■ **PROVIDED MATERIAL**
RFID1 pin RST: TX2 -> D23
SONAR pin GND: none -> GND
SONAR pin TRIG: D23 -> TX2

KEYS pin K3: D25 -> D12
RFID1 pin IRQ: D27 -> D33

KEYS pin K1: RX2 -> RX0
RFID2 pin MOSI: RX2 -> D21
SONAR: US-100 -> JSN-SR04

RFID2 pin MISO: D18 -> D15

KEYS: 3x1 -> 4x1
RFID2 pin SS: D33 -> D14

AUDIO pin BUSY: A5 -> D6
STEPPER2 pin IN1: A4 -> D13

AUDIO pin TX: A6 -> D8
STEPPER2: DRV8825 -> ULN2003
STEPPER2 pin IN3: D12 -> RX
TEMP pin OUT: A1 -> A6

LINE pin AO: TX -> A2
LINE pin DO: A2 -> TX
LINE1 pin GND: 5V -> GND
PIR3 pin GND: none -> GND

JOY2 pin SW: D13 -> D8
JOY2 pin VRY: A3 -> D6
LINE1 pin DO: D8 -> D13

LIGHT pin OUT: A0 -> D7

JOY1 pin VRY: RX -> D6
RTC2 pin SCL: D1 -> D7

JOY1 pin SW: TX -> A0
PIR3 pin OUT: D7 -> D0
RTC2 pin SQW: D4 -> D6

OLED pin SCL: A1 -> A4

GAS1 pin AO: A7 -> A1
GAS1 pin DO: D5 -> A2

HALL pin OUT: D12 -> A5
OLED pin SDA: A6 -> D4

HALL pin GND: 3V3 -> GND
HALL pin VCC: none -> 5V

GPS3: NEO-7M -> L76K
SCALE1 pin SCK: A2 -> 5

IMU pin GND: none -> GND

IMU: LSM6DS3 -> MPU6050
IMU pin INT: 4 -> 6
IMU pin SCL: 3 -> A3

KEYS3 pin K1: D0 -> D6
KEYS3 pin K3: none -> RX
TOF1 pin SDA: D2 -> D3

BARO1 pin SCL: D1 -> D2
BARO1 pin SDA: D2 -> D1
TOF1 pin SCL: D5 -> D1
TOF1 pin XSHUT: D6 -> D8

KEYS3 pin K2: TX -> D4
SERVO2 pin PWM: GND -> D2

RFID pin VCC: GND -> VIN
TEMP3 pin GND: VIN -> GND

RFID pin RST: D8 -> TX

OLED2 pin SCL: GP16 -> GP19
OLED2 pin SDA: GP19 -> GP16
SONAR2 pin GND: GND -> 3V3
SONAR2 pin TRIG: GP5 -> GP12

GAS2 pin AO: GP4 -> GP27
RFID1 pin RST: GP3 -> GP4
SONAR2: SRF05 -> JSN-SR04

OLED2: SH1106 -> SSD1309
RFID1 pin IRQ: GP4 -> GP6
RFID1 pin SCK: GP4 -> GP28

■ **TASK STATEMENT**
All entries shown above should be printed again exactly.

■ **EXERCISE SOLUTION**
RFID1 pin RST: TX2 -> D23
SONAR pin GND: none -> GND
SONAR pin TRIG: D23 -> TX2

KEYS pin K3: D25 -> D12
RFID1 pin IRQ: D27 -> D33

KEYS pin K1: RX2 -> RX0
RFID2 pin MOSI: RX2 -> D21
SONAR: US-100 -> JSN-SR04

RFID2 pin MISO: D18 -> D15

KEYS: 3x1 -> 4x1
RFID2 pin SS: D33 -> D14

AUDIO pin BUSY: A5 -> D6
STEPPER2 pin IN1: A4 -> D13

AUDIO pin TX: A6 -> D8
STEPPER2: DRV8825 -> ULN2003
STEPPER2 pin IN3: D12 -> RX
TEMP pin OUT: A1 -> A6

LINE pin AO: TX -> A2
LINE pin DO: A2 -> TX
LINE1 pin GND: 5V -> GND
PIR3 pin GND: none -> GND

JOY2 pin SW: D13 -> D8
JOY2 pin VRY: A3 -> D6
LINE1 pin DO: D8 -> D13

LIGHT pin OUT: A0 -> D7

JOY1 pin VRY: RX -> D6
RTC2 pin SCL: D1 -> D7

JOY1 pin SW: TX -> A0
PIR3 pin OUT: D7 -> D0
RTC2 pin SQW: D4 -> D6

OLED pin SCL: A1 -> A4

GAS1 pin AO: A7 -> A1
GAS1 pin DO: D5 -> A2

HALL pin OUT: D12 -> A5
OLED pin SDA: A6 -> D4

HALL pin GND: 3V3 -> GND
HALL pin VCC: none -> 5V

GPS3: NEO-7M -> L76K
SCALE1 pin SCK: A2 -> 5

IMU pin GND: none -> GND

IMU: LSM6DS3 -> MPU6050
IMU pin INT: 4 -> 6
IMU pin SCL: 3 -> A3

KEYS3 pin K1: D0 -> D6
KEYS3 pin K3: none -> RX
TOF1 pin SDA: D2 -> D3

BARO1 pin SCL: D1 -> D2
BARO1 pin SDA: D2 -> D1
TOF1 pin SCL: D5 -> D1
TOF1 pin XSHUT: D6 -> D8

KEYS3 pin K2: TX -> D4
SERVO2 pin PWM: GND -> D2

RFID pin VCC: GND -> VIN
TEMP3 pin GND: VIN -> GND

RFID pin RST: D8 -> TX

OLED2 pin SCL: GP16 -> GP19
OLED2 pin SDA: GP19 -> GP16
SONAR2 pin GND: GND -> 3V3
SONAR2 pin TRIG: GP5 -> GP12

GAS2 pin AO: GP4 -> GP27
RFID1 pin RST: GP3 -> GP4
SONAR2: SRF05 -> JSN-SR04

OLED2: SH1106 -> SSD1309
RFID1 pin IRQ: GP4 -> GP6
RFID1 pin SCK: GP4 -> GP28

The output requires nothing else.